### [Task item]
Scan the material that follows. Copy every line containing the word "degrees".

### [Material shown]
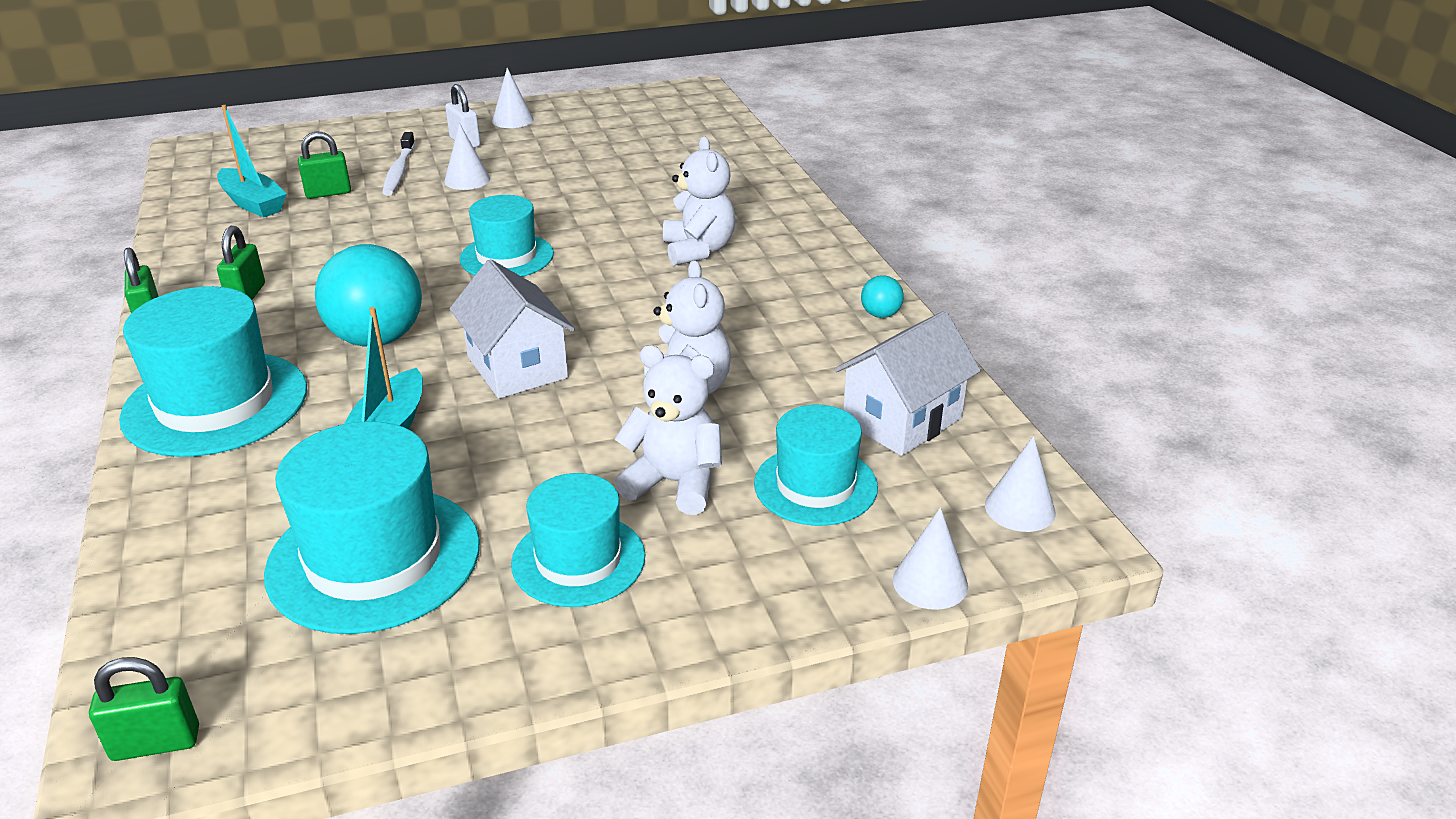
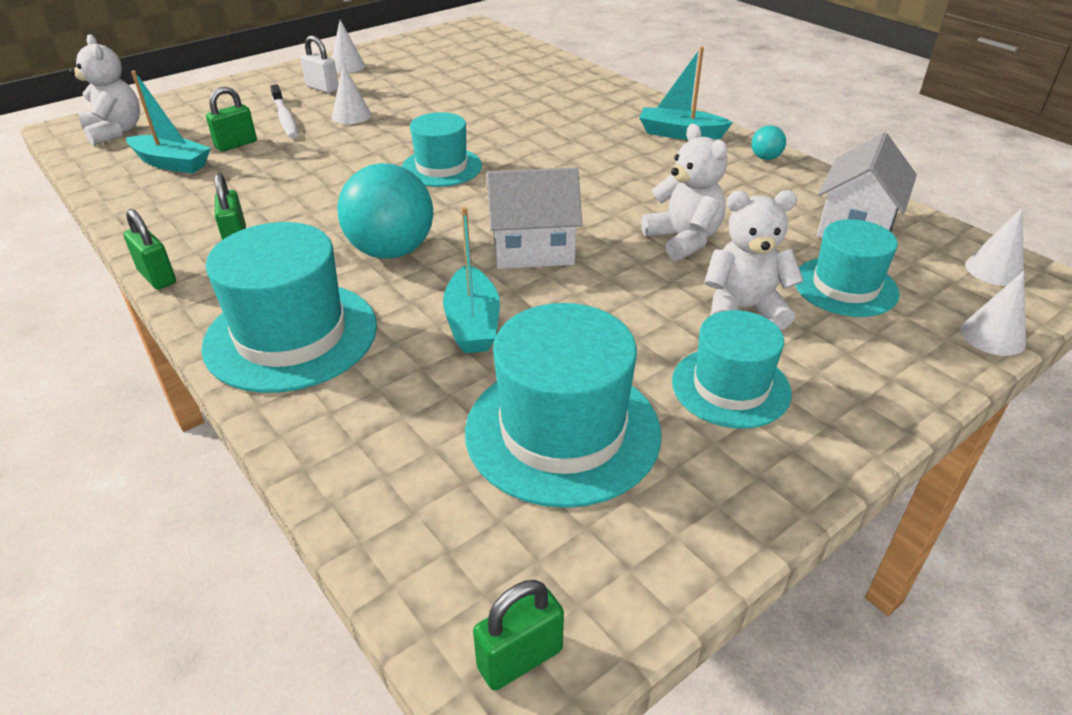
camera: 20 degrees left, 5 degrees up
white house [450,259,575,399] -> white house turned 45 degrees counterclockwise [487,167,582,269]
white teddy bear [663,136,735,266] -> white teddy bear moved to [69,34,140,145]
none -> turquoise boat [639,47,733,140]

---

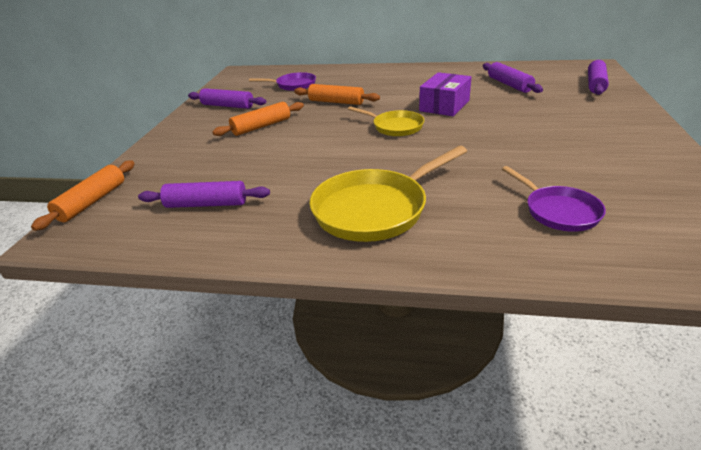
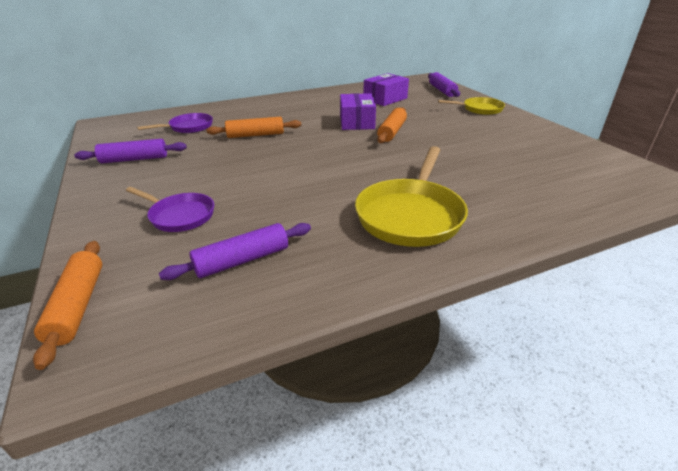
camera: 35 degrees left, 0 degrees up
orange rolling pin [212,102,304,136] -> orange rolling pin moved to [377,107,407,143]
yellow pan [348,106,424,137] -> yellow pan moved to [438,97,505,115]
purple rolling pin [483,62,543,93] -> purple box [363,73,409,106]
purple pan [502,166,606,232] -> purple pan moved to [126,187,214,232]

### [Answer box]
camera: 20 degrees left, 5 degrees up
white house [450,259,575,399] -> white house turned 45 degrees counterclockwise [487,167,582,269]
camera: 35 degrees left, 0 degrees up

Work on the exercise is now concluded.